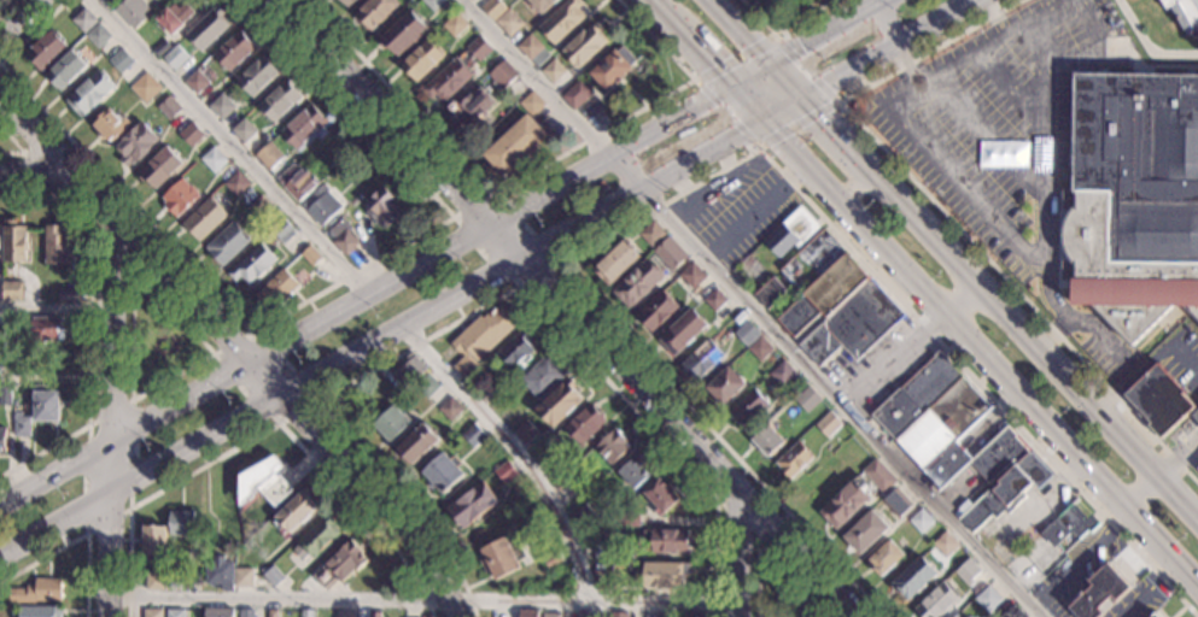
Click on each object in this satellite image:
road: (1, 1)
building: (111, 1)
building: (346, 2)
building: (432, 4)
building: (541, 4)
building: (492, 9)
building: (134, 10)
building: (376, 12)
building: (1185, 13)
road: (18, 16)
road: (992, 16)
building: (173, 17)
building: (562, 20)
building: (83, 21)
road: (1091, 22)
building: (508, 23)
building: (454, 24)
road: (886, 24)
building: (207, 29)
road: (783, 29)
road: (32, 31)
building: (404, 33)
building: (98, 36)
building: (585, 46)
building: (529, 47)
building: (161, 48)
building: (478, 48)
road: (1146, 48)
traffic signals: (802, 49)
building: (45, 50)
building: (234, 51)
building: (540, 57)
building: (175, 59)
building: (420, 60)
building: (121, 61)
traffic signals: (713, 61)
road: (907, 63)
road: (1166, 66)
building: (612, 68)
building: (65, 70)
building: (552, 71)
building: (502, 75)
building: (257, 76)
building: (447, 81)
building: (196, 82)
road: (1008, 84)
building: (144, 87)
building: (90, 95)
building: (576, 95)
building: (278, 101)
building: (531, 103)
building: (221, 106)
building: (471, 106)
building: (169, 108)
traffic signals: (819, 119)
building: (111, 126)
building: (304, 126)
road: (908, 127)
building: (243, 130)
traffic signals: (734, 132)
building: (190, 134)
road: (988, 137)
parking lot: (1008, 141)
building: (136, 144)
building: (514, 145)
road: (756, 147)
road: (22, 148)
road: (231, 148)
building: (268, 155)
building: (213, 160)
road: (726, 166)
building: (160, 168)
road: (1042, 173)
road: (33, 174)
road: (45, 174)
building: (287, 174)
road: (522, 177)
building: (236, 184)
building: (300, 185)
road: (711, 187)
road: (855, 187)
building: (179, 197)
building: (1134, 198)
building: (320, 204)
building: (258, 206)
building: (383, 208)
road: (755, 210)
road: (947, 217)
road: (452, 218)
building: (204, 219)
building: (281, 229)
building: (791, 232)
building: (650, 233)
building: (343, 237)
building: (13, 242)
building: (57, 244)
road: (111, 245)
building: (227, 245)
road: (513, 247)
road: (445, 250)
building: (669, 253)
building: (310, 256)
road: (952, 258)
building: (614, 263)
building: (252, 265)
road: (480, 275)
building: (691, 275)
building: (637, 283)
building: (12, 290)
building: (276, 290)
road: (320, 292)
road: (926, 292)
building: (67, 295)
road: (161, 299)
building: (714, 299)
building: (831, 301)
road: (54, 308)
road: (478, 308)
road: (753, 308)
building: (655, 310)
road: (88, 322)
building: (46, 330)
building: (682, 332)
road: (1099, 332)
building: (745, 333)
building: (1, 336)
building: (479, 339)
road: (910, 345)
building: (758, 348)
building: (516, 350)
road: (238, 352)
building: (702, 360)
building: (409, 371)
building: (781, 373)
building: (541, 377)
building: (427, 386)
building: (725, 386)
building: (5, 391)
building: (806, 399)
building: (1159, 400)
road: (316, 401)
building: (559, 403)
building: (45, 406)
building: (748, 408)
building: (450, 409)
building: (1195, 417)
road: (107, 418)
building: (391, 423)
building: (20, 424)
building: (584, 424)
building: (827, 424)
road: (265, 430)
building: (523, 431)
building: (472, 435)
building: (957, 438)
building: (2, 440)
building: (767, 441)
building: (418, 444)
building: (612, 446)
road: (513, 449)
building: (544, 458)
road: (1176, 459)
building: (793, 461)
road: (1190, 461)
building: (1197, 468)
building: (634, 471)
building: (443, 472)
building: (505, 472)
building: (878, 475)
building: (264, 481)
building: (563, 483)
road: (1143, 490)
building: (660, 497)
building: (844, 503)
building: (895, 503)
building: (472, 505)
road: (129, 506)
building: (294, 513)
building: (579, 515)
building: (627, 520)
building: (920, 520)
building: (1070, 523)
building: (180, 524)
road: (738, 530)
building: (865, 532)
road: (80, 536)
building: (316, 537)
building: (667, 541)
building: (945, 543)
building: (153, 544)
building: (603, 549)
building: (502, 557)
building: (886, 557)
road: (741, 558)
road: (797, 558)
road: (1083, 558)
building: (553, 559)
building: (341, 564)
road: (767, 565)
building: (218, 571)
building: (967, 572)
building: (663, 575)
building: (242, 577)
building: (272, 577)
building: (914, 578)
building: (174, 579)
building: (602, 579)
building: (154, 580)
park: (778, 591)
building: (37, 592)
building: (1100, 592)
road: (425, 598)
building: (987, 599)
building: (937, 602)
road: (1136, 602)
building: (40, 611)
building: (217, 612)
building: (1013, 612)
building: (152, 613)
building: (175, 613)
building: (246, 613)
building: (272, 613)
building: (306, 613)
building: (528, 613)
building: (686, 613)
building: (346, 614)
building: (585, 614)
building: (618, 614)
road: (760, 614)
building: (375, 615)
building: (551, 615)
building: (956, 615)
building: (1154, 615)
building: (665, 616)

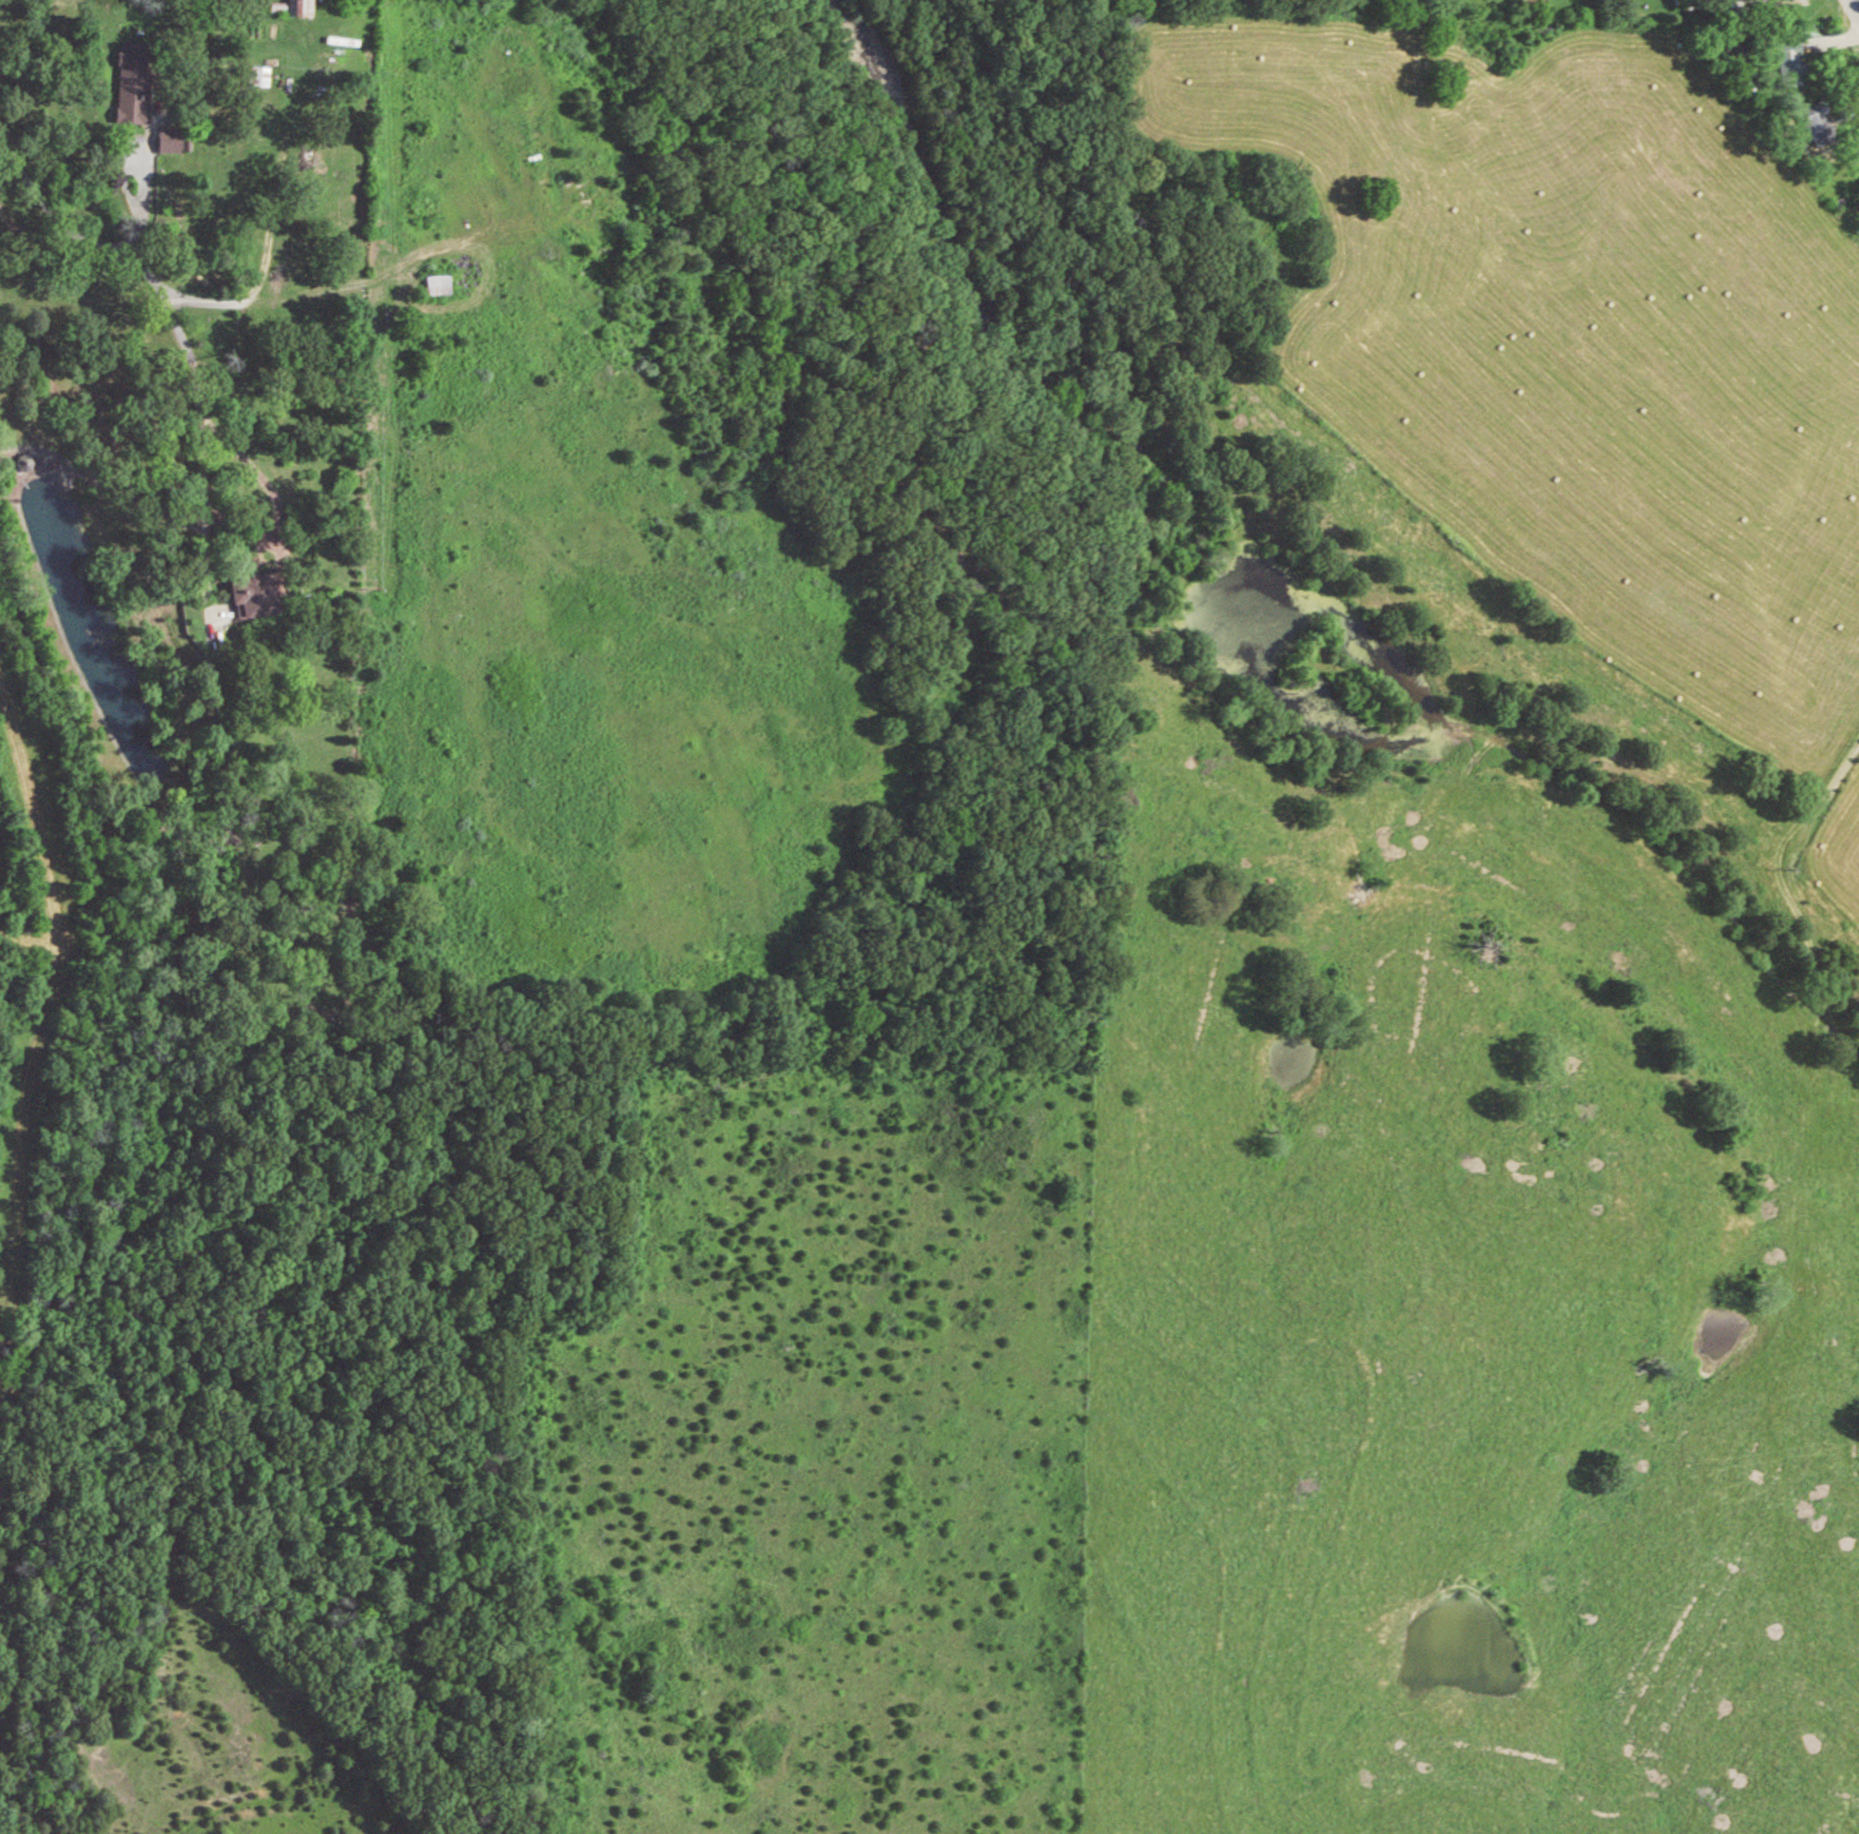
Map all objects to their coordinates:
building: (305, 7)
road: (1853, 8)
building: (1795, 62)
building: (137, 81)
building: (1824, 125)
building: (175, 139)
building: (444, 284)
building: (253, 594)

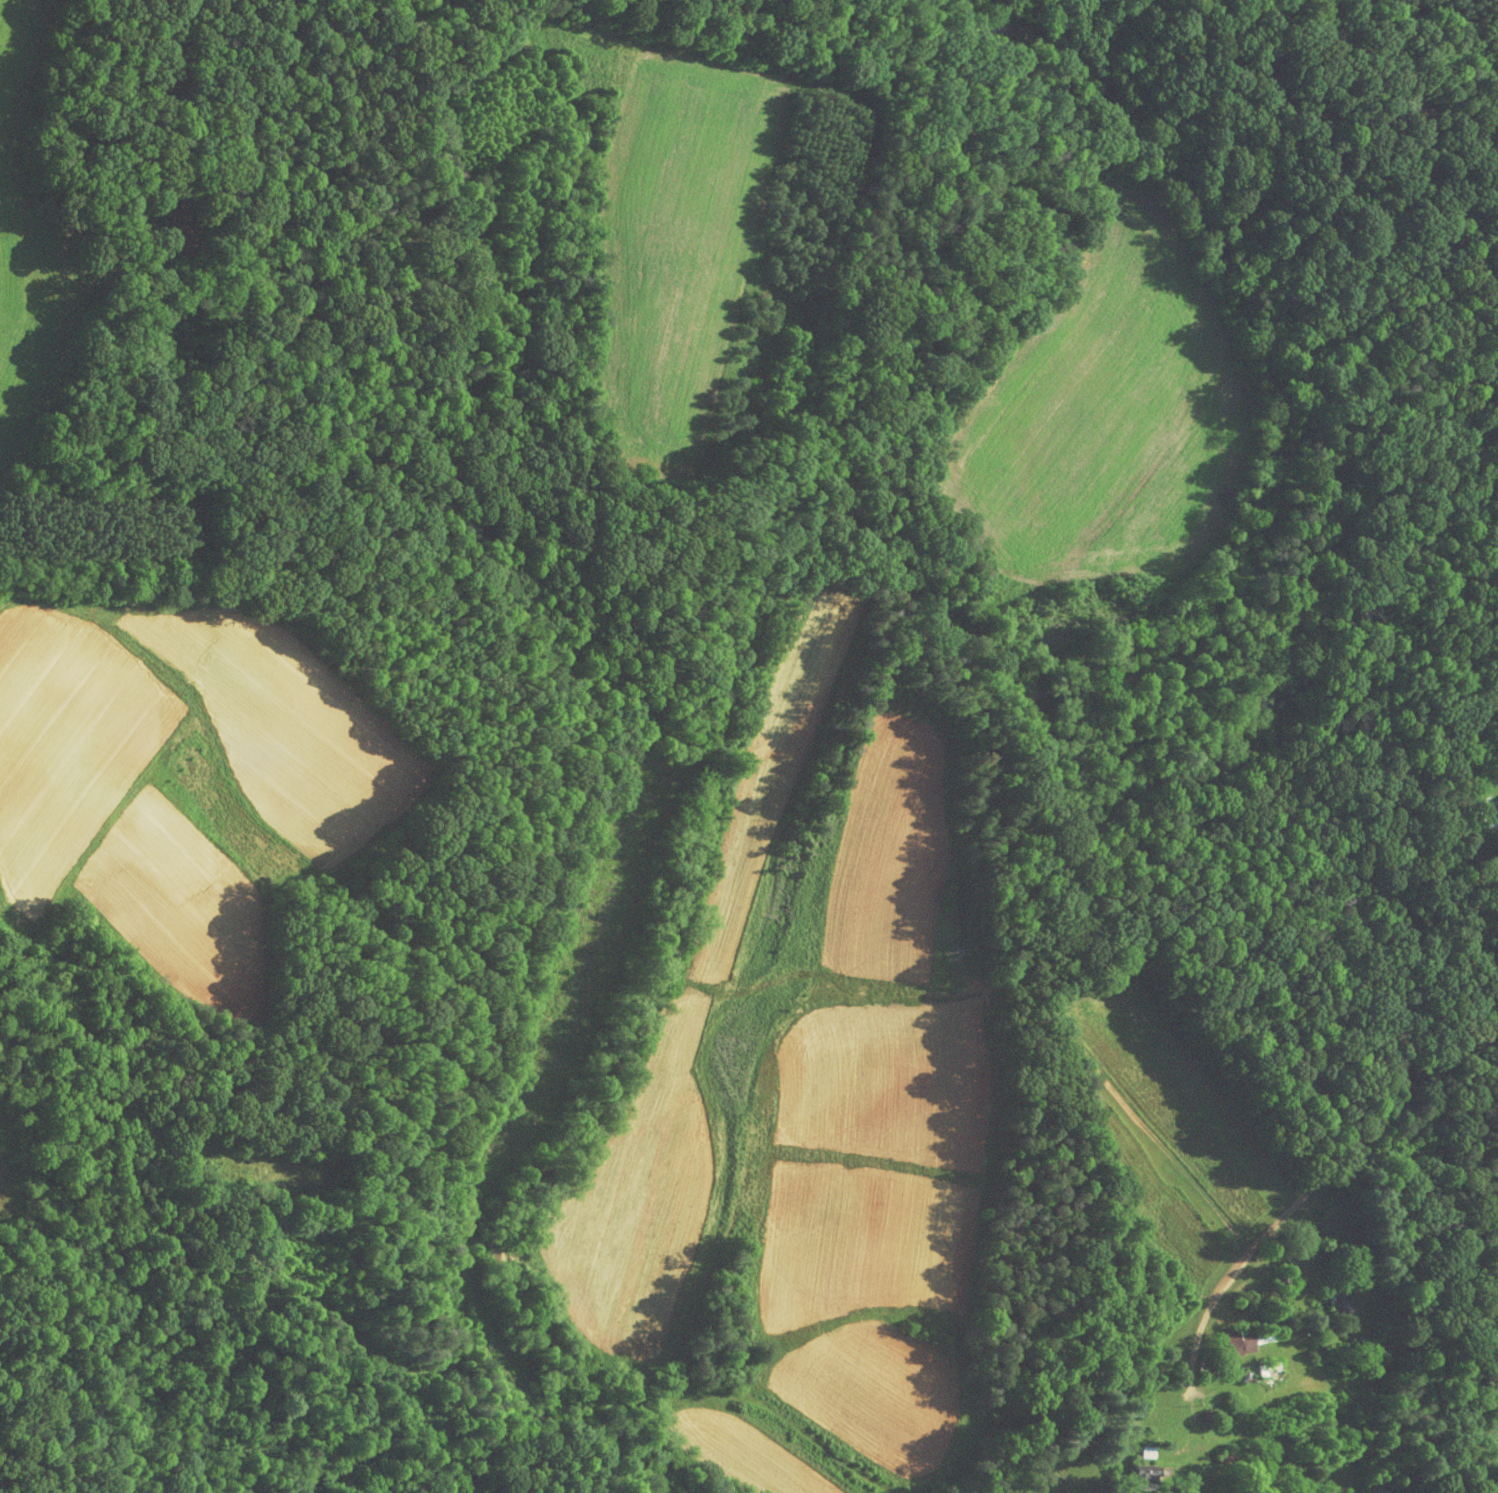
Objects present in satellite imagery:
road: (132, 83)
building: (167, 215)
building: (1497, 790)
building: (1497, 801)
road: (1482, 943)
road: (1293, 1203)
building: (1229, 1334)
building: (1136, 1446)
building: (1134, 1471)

**INSTRUCTIONS FOR THE TASK**:
Could you output the full set of entries exactly, skipping every picture?

**YOUR RESPONSE**:
Click on each object in this satellite image:
road: (1, 1)
building: (111, 1)
building: (346, 2)
building: (432, 4)
building: (541, 4)
building: (492, 9)
building: (134, 10)
building: (376, 12)
building: (1185, 13)
road: (18, 16)
road: (992, 16)
building: (173, 17)
building: (562, 20)
building: (83, 21)
road: (1091, 22)
building: (508, 23)
building: (454, 24)
road: (886, 24)
building: (207, 29)
road: (783, 29)
road: (32, 31)
building: (404, 33)
building: (98, 36)
building: (585, 46)
building: (529, 47)
building: (161, 48)
building: (478, 48)
road: (1146, 48)
traffic signals: (802, 49)
building: (45, 50)
building: (234, 51)
building: (540, 57)
building: (175, 59)
building: (420, 60)
building: (121, 61)
traffic signals: (713, 61)
road: (907, 63)
road: (1166, 66)
building: (612, 68)
building: (65, 70)
building: (552, 71)
building: (502, 75)
building: (257, 76)
building: (447, 81)
building: (196, 82)
road: (1008, 84)
building: (144, 87)
building: (90, 95)
building: (576, 95)
building: (278, 101)
building: (531, 103)
building: (221, 106)
building: (471, 106)
building: (169, 108)
traffic signals: (819, 119)
building: (111, 126)
building: (304, 126)
road: (908, 127)
building: (243, 130)
traffic signals: (734, 132)
building: (190, 134)
road: (988, 137)
parking lot: (1008, 141)
building: (136, 144)
building: (514, 145)
road: (756, 147)
road: (22, 148)
road: (231, 148)
building: (268, 155)
building: (213, 160)
road: (726, 166)
building: (160, 168)
road: (1042, 173)
road: (33, 174)
road: (45, 174)
building: (287, 174)
road: (522, 177)
building: (236, 184)
building: (300, 185)
road: (711, 187)
road: (855, 187)
building: (179, 197)
building: (1134, 198)
building: (320, 204)
building: (258, 206)
building: (383, 208)
road: (755, 210)
road: (947, 217)
road: (452, 218)
building: (204, 219)
building: (281, 229)
building: (791, 232)
building: (650, 233)
building: (343, 237)
building: (13, 242)
building: (57, 244)
road: (111, 245)
building: (227, 245)
road: (513, 247)
road: (445, 250)
building: (669, 253)
building: (310, 256)
road: (952, 258)
building: (614, 263)
building: (252, 265)
road: (480, 275)
building: (691, 275)
building: (637, 283)
building: (12, 290)
building: (276, 290)
road: (320, 292)
road: (926, 292)
building: (67, 295)
road: (161, 299)
building: (714, 299)
building: (831, 301)
road: (54, 308)
road: (478, 308)
road: (753, 308)
building: (655, 310)
road: (88, 322)
building: (46, 330)
building: (682, 332)
road: (1099, 332)
building: (745, 333)
building: (1, 336)
building: (479, 339)
road: (910, 345)
building: (758, 348)
building: (516, 350)
road: (238, 352)
building: (702, 360)
building: (409, 371)
building: (781, 373)
building: (541, 377)
building: (427, 386)
building: (725, 386)
building: (5, 391)
building: (806, 399)
building: (1159, 400)
road: (316, 401)
building: (559, 403)
building: (45, 406)
building: (748, 408)
building: (450, 409)
building: (1195, 417)
road: (107, 418)
building: (391, 423)
building: (20, 424)
building: (584, 424)
building: (827, 424)
road: (265, 430)
building: (523, 431)
building: (472, 435)
building: (957, 438)
building: (2, 440)
building: (767, 441)
building: (418, 444)
building: (612, 446)
road: (513, 449)
building: (544, 458)
road: (1176, 459)
building: (793, 461)
road: (1190, 461)
building: (1197, 468)
building: (634, 471)
building: (443, 472)
building: (505, 472)
building: (878, 475)
building: (264, 481)
building: (563, 483)
road: (1143, 490)
building: (660, 497)
building: (844, 503)
building: (895, 503)
building: (472, 505)
road: (129, 506)
building: (294, 513)
building: (579, 515)
building: (627, 520)
building: (920, 520)
building: (1070, 523)
building: (180, 524)
road: (738, 530)
building: (865, 532)
road: (80, 536)
building: (316, 537)
building: (667, 541)
building: (945, 543)
building: (153, 544)
building: (603, 549)
building: (502, 557)
building: (886, 557)
road: (741, 558)
road: (797, 558)
road: (1083, 558)
building: (553, 559)
building: (341, 564)
road: (767, 565)
building: (218, 571)
building: (967, 572)
building: (663, 575)
building: (242, 577)
building: (272, 577)
building: (914, 578)
building: (174, 579)
building: (602, 579)
building: (154, 580)
park: (778, 591)
building: (37, 592)
building: (1100, 592)
road: (425, 598)
building: (987, 599)
building: (937, 602)
road: (1136, 602)
building: (40, 611)
building: (217, 612)
building: (1013, 612)
building: (152, 613)
building: (175, 613)
building: (246, 613)
building: (272, 613)
building: (306, 613)
building: (528, 613)
building: (686, 613)
building: (346, 614)
building: (585, 614)
building: (618, 614)
road: (760, 614)
building: (375, 615)
building: (551, 615)
building: (956, 615)
building: (1154, 615)
building: (665, 616)

Map all objects to their coordinates:
building: (305, 7)
road: (1853, 8)
building: (1795, 62)
building: (137, 81)
building: (1824, 125)
building: (175, 139)
building: (444, 284)
building: (253, 594)

Objects present in satellite imagery:
road: (132, 83)
building: (167, 215)
building: (1497, 790)
building: (1497, 801)
road: (1482, 943)
road: (1293, 1203)
building: (1229, 1334)
building: (1136, 1446)
building: (1134, 1471)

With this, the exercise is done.